RECORD EXCERPTS>
........

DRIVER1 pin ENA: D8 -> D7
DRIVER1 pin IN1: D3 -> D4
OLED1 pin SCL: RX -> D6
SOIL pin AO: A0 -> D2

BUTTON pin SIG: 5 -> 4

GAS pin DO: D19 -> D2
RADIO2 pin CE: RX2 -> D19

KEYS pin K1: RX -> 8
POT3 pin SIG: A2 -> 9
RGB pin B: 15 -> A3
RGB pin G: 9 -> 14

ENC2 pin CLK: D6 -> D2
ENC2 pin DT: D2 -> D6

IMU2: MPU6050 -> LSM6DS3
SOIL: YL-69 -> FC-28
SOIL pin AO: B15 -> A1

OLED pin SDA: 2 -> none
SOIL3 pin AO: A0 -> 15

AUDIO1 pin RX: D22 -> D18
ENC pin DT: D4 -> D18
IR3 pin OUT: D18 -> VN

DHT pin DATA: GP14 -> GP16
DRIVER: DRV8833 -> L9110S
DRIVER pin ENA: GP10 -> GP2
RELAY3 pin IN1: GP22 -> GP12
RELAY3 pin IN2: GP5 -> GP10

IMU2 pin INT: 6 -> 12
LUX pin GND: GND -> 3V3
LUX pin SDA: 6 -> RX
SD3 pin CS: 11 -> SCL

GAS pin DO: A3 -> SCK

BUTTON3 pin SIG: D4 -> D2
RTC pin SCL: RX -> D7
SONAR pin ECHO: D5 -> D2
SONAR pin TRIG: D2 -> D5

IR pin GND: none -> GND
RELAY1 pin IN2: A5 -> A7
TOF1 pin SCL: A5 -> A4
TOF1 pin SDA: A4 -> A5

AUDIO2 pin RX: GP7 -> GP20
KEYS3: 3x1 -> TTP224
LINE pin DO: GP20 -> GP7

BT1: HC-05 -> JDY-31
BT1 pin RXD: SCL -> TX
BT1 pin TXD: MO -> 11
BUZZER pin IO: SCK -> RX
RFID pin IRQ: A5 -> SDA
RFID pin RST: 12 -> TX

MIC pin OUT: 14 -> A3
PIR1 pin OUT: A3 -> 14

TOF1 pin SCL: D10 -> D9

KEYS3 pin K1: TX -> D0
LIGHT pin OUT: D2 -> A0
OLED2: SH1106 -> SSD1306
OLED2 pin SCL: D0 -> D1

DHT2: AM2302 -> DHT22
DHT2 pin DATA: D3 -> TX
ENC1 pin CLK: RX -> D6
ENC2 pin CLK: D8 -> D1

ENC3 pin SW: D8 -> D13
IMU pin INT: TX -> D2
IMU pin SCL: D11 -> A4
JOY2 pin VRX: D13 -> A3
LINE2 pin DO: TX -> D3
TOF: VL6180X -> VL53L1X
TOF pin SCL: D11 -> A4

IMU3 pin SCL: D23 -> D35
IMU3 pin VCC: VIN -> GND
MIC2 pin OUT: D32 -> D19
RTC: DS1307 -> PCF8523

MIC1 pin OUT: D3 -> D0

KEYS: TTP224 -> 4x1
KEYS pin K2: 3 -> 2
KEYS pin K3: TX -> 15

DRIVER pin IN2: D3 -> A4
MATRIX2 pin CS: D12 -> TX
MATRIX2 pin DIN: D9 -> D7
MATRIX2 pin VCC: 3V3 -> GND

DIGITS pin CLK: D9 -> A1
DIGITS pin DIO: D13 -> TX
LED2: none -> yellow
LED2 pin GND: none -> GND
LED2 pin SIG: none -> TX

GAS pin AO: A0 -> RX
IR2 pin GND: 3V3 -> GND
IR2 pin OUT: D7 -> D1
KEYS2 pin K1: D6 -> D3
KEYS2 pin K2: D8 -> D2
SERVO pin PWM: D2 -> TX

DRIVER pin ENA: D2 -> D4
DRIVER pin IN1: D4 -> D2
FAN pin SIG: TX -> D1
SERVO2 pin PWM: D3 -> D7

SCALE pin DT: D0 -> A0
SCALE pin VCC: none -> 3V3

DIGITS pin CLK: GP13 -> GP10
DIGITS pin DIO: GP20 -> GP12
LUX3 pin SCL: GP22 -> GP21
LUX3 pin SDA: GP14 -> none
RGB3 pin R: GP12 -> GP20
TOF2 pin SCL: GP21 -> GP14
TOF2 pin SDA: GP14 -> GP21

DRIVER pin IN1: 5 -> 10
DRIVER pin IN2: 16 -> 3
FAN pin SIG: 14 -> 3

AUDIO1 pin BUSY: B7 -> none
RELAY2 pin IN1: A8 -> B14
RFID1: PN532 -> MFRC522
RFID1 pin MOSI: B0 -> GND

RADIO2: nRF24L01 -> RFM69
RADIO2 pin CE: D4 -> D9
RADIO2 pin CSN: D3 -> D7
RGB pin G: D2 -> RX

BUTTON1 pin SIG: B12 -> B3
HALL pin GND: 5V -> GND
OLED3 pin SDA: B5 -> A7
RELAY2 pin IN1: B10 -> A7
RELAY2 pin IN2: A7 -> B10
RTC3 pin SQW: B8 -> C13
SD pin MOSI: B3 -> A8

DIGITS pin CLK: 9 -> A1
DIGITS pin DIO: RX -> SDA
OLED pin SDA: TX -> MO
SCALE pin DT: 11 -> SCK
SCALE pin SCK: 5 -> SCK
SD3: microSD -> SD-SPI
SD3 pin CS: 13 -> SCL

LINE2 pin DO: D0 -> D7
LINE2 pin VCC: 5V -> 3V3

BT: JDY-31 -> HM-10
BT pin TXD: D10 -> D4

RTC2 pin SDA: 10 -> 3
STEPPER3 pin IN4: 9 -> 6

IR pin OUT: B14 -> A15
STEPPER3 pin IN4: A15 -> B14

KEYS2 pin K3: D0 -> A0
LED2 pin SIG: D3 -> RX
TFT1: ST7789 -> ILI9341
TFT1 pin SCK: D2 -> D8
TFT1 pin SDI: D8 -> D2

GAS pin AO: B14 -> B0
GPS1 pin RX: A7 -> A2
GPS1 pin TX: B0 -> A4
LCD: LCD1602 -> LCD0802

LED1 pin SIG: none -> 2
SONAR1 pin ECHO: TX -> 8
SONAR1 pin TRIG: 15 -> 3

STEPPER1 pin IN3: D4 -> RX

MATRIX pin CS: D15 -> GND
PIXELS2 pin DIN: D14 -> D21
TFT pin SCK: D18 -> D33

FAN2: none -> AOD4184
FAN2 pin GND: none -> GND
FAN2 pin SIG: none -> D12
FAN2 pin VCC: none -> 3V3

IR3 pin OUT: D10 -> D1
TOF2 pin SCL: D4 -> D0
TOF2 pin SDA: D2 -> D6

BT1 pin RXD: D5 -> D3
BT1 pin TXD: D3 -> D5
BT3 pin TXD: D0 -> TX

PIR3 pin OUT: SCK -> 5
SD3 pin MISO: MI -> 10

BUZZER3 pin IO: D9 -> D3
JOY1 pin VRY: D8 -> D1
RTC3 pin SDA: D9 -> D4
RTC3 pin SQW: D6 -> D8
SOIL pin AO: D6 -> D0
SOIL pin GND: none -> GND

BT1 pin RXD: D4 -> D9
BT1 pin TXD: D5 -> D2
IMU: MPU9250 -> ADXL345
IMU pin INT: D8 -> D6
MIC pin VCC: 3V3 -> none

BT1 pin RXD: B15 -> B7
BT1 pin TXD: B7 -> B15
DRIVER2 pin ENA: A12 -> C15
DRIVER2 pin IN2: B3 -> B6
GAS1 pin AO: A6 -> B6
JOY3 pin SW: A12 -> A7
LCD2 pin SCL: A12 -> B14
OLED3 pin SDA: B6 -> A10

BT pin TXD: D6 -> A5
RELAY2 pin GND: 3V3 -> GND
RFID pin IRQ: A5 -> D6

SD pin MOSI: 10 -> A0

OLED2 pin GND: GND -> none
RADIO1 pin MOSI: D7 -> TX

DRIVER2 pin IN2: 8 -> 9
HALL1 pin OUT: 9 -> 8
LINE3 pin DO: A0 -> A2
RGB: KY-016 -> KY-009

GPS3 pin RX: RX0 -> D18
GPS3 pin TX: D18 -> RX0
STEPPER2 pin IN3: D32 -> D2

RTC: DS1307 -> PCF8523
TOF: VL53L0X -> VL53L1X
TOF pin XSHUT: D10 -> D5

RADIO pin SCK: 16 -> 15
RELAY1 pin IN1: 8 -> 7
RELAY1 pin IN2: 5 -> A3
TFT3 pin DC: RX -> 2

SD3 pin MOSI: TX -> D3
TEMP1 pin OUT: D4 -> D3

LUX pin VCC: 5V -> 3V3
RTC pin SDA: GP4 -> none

........

ABOUT THIS EXERCISE> Return each line exactly, beginning at the start of the material above and ending at the line that includes "SOIL: YL-69 -> FC-28", with both of those kept.

EXERCISE RESPONSE>
DRIVER1 pin ENA: D8 -> D7
DRIVER1 pin IN1: D3 -> D4
OLED1 pin SCL: RX -> D6
SOIL pin AO: A0 -> D2

BUTTON pin SIG: 5 -> 4

GAS pin DO: D19 -> D2
RADIO2 pin CE: RX2 -> D19

KEYS pin K1: RX -> 8
POT3 pin SIG: A2 -> 9
RGB pin B: 15 -> A3
RGB pin G: 9 -> 14

ENC2 pin CLK: D6 -> D2
ENC2 pin DT: D2 -> D6

IMU2: MPU6050 -> LSM6DS3
SOIL: YL-69 -> FC-28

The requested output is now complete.